## [Description of the task]
Identify each line in the data below that contains the string "tuplet", and copy every such line.
— start of Exercise inputs —
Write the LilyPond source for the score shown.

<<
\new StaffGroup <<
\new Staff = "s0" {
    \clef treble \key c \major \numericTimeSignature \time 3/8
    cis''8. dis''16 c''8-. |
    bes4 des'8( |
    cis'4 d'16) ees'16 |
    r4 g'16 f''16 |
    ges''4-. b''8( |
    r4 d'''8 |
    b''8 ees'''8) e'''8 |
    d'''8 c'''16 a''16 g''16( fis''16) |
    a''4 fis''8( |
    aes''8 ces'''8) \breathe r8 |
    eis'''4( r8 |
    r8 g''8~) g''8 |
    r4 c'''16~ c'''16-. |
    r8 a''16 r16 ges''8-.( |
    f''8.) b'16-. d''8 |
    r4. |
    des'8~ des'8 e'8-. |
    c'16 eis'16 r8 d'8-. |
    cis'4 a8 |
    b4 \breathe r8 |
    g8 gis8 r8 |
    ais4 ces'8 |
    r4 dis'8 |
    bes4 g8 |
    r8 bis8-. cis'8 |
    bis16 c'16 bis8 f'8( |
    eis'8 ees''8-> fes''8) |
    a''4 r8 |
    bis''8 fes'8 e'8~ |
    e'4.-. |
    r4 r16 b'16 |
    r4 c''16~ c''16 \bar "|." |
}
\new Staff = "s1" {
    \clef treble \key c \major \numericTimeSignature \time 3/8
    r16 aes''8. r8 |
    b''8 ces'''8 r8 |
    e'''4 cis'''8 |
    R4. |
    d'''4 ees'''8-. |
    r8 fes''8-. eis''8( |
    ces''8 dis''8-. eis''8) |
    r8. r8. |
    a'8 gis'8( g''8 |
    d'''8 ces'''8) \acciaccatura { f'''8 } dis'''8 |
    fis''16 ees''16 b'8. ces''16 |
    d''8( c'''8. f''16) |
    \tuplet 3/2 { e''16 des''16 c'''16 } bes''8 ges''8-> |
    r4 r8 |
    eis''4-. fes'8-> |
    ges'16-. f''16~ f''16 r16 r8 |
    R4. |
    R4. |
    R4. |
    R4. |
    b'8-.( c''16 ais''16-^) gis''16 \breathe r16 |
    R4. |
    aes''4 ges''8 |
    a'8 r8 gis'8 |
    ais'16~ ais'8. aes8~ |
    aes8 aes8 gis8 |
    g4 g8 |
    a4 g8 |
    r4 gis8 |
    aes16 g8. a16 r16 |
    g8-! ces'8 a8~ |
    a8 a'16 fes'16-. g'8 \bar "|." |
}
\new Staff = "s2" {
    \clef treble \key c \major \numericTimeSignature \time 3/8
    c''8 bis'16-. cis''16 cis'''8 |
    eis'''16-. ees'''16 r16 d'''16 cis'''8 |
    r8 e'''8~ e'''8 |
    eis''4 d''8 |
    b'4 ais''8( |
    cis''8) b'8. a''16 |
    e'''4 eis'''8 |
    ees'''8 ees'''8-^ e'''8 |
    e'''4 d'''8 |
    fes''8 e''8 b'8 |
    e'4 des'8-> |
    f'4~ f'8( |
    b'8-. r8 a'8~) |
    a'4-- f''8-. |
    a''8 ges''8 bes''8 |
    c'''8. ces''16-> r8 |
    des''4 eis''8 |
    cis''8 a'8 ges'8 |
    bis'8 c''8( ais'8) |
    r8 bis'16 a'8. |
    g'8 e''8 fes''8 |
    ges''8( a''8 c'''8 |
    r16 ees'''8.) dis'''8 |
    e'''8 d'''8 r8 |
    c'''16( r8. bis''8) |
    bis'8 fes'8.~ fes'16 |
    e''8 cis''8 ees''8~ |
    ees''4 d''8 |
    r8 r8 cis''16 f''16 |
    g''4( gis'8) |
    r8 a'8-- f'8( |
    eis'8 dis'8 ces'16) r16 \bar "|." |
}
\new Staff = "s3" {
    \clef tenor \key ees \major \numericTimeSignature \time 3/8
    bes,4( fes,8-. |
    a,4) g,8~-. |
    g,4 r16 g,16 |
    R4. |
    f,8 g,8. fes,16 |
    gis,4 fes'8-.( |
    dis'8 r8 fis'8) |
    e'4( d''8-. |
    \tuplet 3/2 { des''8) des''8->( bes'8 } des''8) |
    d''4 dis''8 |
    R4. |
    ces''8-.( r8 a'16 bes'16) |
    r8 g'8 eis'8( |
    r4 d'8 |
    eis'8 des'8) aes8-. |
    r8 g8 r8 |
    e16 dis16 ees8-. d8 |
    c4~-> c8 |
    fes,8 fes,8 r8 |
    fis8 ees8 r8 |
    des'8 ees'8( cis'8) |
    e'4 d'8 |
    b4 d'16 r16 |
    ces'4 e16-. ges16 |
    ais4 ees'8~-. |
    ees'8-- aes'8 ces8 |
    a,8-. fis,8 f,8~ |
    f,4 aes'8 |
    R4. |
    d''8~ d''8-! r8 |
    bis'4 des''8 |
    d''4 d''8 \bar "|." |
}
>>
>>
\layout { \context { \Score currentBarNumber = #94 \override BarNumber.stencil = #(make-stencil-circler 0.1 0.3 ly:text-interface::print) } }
— end of Exercise inputs —
## [Finished task]
    \tuplet 3/2 { e''16 des''16 c'''16 } bes''8 ges''8-> |
    \tuplet 3/2 { des''8) des''8->( bes'8 } des''8) |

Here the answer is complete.